◆ **WORK TO COMPLETE**: Produce a verbatim copy of the entries listed below.

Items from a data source
--

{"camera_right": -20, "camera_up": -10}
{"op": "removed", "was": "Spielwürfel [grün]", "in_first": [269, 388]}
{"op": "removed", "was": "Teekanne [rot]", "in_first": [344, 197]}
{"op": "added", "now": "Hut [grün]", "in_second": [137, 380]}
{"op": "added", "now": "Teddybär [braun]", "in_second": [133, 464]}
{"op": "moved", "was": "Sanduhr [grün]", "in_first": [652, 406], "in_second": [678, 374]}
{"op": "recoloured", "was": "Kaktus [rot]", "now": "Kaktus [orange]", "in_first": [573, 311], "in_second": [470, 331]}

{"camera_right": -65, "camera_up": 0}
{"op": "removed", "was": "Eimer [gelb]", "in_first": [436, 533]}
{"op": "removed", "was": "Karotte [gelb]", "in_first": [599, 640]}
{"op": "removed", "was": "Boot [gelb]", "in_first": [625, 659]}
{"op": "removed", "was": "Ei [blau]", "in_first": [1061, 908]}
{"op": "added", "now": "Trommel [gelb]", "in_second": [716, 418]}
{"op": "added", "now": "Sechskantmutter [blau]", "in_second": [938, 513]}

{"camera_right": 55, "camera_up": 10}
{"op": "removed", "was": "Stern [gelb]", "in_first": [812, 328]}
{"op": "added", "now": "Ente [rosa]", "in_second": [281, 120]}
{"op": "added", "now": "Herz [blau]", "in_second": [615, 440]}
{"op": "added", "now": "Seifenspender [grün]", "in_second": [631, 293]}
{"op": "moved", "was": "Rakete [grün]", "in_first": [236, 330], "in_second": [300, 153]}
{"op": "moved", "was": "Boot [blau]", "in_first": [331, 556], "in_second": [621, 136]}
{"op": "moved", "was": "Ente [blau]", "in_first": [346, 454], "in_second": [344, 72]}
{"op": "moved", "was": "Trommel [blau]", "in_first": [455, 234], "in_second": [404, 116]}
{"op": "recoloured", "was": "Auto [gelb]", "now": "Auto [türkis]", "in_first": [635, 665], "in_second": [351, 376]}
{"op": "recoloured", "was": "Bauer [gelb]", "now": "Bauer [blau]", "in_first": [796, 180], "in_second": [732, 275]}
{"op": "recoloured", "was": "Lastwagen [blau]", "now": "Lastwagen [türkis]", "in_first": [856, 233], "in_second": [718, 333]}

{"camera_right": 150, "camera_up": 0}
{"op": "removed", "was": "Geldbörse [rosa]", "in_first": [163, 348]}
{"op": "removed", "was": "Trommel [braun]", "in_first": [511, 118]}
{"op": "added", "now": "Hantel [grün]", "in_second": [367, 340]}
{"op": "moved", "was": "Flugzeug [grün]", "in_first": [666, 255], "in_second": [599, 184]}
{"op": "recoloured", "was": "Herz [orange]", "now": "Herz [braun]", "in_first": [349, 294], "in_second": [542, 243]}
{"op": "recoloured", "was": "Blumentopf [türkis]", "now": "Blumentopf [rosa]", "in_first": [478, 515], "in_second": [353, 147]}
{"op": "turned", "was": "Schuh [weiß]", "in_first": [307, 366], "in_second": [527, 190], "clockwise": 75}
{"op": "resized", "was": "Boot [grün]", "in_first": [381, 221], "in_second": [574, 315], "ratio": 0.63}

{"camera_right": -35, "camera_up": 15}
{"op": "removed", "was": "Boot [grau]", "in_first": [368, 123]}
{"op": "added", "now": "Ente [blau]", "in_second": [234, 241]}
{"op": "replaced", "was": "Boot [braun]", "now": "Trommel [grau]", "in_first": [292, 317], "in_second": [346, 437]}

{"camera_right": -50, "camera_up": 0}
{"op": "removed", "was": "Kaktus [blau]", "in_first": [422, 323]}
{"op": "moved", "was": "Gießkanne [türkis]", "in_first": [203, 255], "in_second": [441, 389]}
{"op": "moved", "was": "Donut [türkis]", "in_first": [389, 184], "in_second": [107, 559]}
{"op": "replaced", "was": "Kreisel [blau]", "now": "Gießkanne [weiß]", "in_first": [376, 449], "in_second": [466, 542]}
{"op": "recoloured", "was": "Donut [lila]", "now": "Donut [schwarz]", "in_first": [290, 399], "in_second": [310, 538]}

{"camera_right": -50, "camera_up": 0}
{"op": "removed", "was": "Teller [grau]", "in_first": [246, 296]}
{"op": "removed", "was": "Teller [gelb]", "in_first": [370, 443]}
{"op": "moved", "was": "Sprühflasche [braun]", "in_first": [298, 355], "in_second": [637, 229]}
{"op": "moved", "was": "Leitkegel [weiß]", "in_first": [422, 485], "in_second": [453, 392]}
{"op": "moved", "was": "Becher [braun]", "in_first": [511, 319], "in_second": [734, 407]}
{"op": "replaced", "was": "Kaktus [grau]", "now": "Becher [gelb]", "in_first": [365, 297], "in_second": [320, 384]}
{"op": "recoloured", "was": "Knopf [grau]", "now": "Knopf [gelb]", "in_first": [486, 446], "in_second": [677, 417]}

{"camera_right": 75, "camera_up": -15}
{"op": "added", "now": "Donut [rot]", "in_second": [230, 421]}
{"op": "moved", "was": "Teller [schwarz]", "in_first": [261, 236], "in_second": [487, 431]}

--

◆ **ANSWER BELOW**:
{"camera_right": -20, "camera_up": -10}
{"op": "removed", "was": "Spielwürfel [grün]", "in_first": [269, 388]}
{"op": "removed", "was": "Teekanne [rot]", "in_first": [344, 197]}
{"op": "added", "now": "Hut [grün]", "in_second": [137, 380]}
{"op": "added", "now": "Teddybär [braun]", "in_second": [133, 464]}
{"op": "moved", "was": "Sanduhr [grün]", "in_first": [652, 406], "in_second": [678, 374]}
{"op": "recoloured", "was": "Kaktus [rot]", "now": "Kaktus [orange]", "in_first": [573, 311], "in_second": [470, 331]}

{"camera_right": -65, "camera_up": 0}
{"op": "removed", "was": "Eimer [gelb]", "in_first": [436, 533]}
{"op": "removed", "was": "Karotte [gelb]", "in_first": [599, 640]}
{"op": "removed", "was": "Boot [gelb]", "in_first": [625, 659]}
{"op": "removed", "was": "Ei [blau]", "in_first": [1061, 908]}
{"op": "added", "now": "Trommel [gelb]", "in_second": [716, 418]}
{"op": "added", "now": "Sechskantmutter [blau]", "in_second": [938, 513]}

{"camera_right": 55, "camera_up": 10}
{"op": "removed", "was": "Stern [gelb]", "in_first": [812, 328]}
{"op": "added", "now": "Ente [rosa]", "in_second": [281, 120]}
{"op": "added", "now": "Herz [blau]", "in_second": [615, 440]}
{"op": "added", "now": "Seifenspender [grün]", "in_second": [631, 293]}
{"op": "moved", "was": "Rakete [grün]", "in_first": [236, 330], "in_second": [300, 153]}
{"op": "moved", "was": "Boot [blau]", "in_first": [331, 556], "in_second": [621, 136]}
{"op": "moved", "was": "Ente [blau]", "in_first": [346, 454], "in_second": [344, 72]}
{"op": "moved", "was": "Trommel [blau]", "in_first": [455, 234], "in_second": [404, 116]}
{"op": "recoloured", "was": "Auto [gelb]", "now": "Auto [türkis]", "in_first": [635, 665], "in_second": [351, 376]}
{"op": "recoloured", "was": "Bauer [gelb]", "now": "Bauer [blau]", "in_first": [796, 180], "in_second": [732, 275]}
{"op": "recoloured", "was": "Lastwagen [blau]", "now": "Lastwagen [türkis]", "in_first": [856, 233], "in_second": [718, 333]}

{"camera_right": 150, "camera_up": 0}
{"op": "removed", "was": "Geldbörse [rosa]", "in_first": [163, 348]}
{"op": "removed", "was": "Trommel [braun]", "in_first": [511, 118]}
{"op": "added", "now": "Hantel [grün]", "in_second": [367, 340]}
{"op": "moved", "was": "Flugzeug [grün]", "in_first": [666, 255], "in_second": [599, 184]}
{"op": "recoloured", "was": "Herz [orange]", "now": "Herz [braun]", "in_first": [349, 294], "in_second": [542, 243]}
{"op": "recoloured", "was": "Blumentopf [türkis]", "now": "Blumentopf [rosa]", "in_first": [478, 515], "in_second": [353, 147]}
{"op": "turned", "was": "Schuh [weiß]", "in_first": [307, 366], "in_second": [527, 190], "clockwise": 75}
{"op": "resized", "was": "Boot [grün]", "in_first": [381, 221], "in_second": [574, 315], "ratio": 0.63}

{"camera_right": -35, "camera_up": 15}
{"op": "removed", "was": "Boot [grau]", "in_first": [368, 123]}
{"op": "added", "now": "Ente [blau]", "in_second": [234, 241]}
{"op": "replaced", "was": "Boot [braun]", "now": "Trommel [grau]", "in_first": [292, 317], "in_second": [346, 437]}

{"camera_right": -50, "camera_up": 0}
{"op": "removed", "was": "Kaktus [blau]", "in_first": [422, 323]}
{"op": "moved", "was": "Gießkanne [türkis]", "in_first": [203, 255], "in_second": [441, 389]}
{"op": "moved", "was": "Donut [türkis]", "in_first": [389, 184], "in_second": [107, 559]}
{"op": "replaced", "was": "Kreisel [blau]", "now": "Gießkanne [weiß]", "in_first": [376, 449], "in_second": [466, 542]}
{"op": "recoloured", "was": "Donut [lila]", "now": "Donut [schwarz]", "in_first": [290, 399], "in_second": [310, 538]}

{"camera_right": -50, "camera_up": 0}
{"op": "removed", "was": "Teller [grau]", "in_first": [246, 296]}
{"op": "removed", "was": "Teller [gelb]", "in_first": [370, 443]}
{"op": "moved", "was": "Sprühflasche [braun]", "in_first": [298, 355], "in_second": [637, 229]}
{"op": "moved", "was": "Leitkegel [weiß]", "in_first": [422, 485], "in_second": [453, 392]}
{"op": "moved", "was": "Becher [braun]", "in_first": [511, 319], "in_second": [734, 407]}
{"op": "replaced", "was": "Kaktus [grau]", "now": "Becher [gelb]", "in_first": [365, 297], "in_second": [320, 384]}
{"op": "recoloured", "was": "Knopf [grau]", "now": "Knopf [gelb]", "in_first": [486, 446], "in_second": [677, 417]}

{"camera_right": 75, "camera_up": -15}
{"op": "added", "now": "Donut [rot]", "in_second": [230, 421]}
{"op": "moved", "was": "Teller [schwarz]", "in_first": [261, 236], "in_second": [487, 431]}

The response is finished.